Start of DATA IN THIS EXERCISE

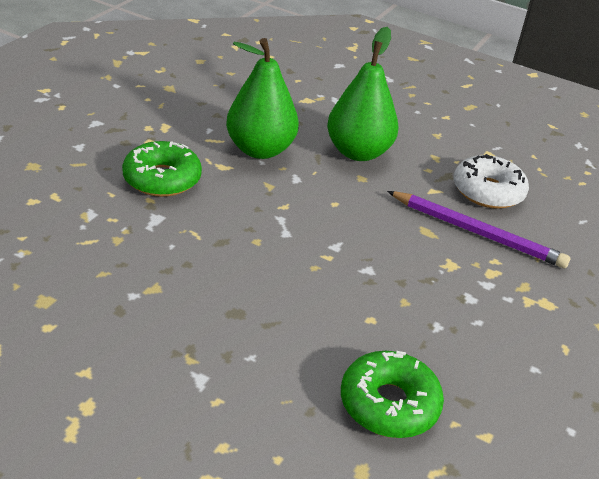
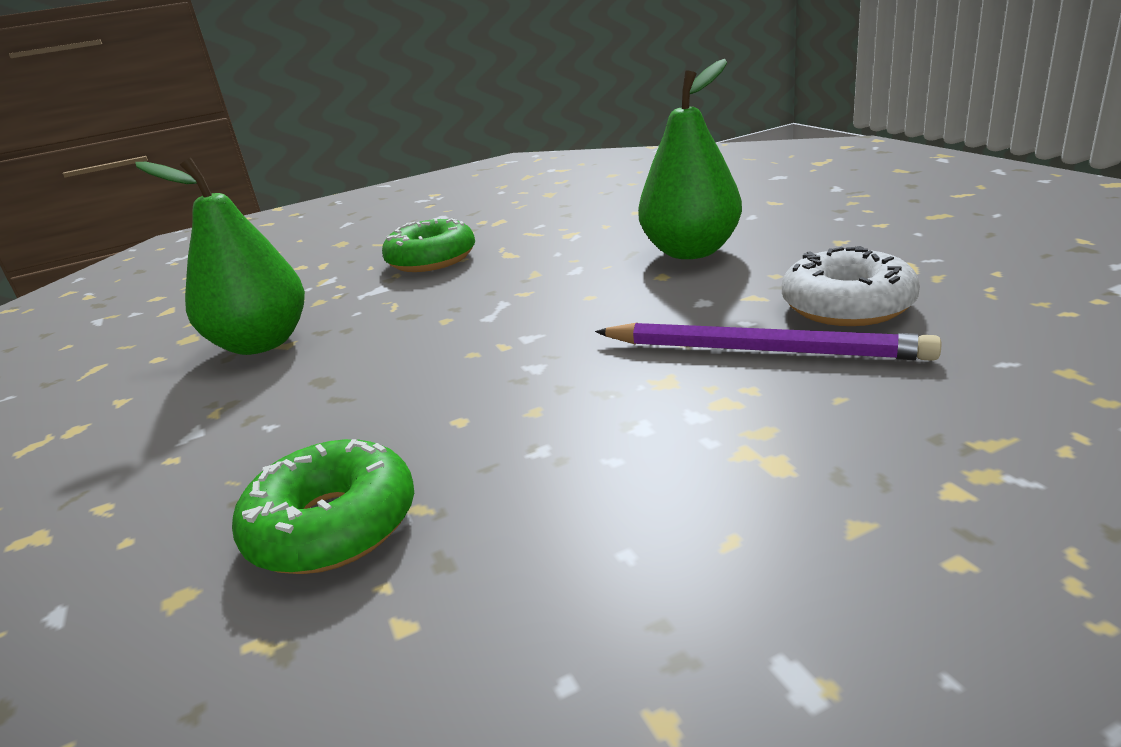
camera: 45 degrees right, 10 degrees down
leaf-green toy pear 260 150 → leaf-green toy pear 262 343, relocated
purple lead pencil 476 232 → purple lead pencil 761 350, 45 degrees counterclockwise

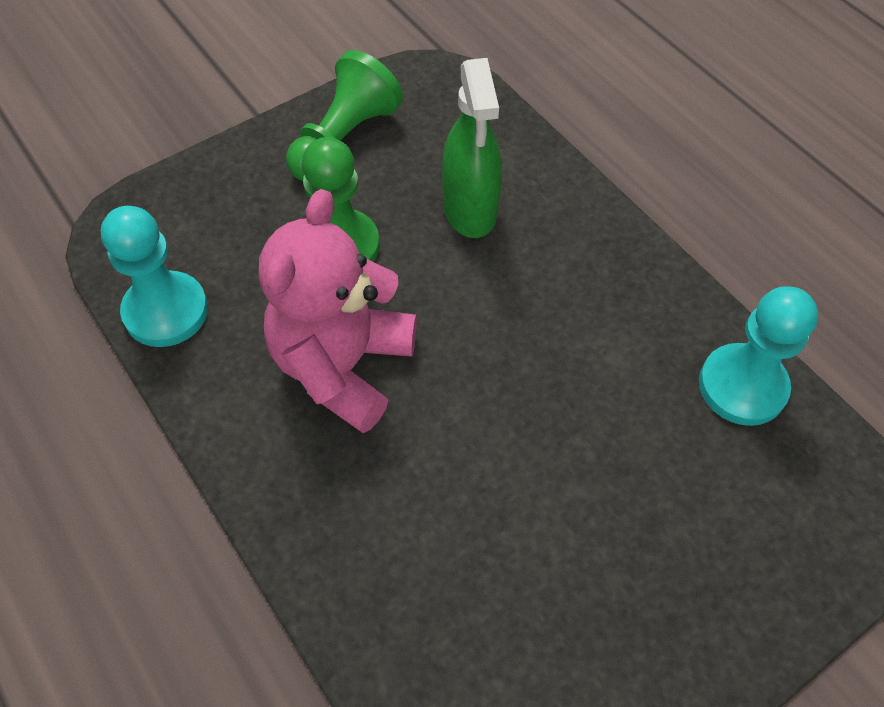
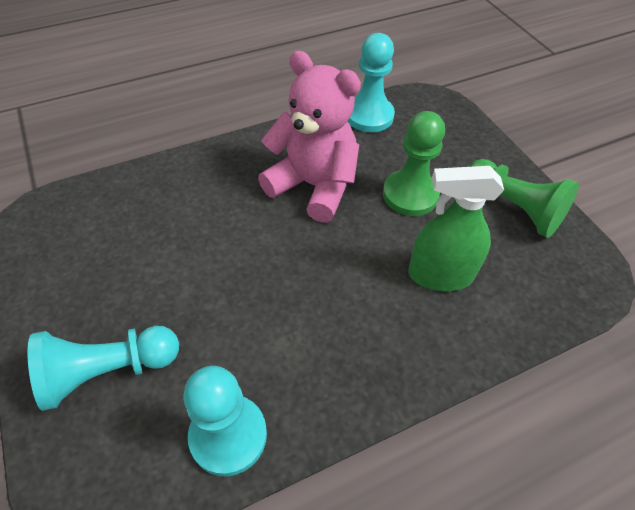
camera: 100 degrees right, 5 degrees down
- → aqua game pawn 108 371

End of DATA IN THIS EXERCISE

* YOUR ASSIGNMENT *
Wherever a picture appears, omit it; copy the rest of the data exactly.

* ANSWER FOR THE TASK *
camera: 45 degrees right, 10 degrees down
leaf-green toy pear 260 150 → leaf-green toy pear 262 343, relocated
purple lead pencil 476 232 → purple lead pencil 761 350, 45 degrees counterclockwise

camera: 100 degrees right, 5 degrees down
- → aqua game pawn 108 371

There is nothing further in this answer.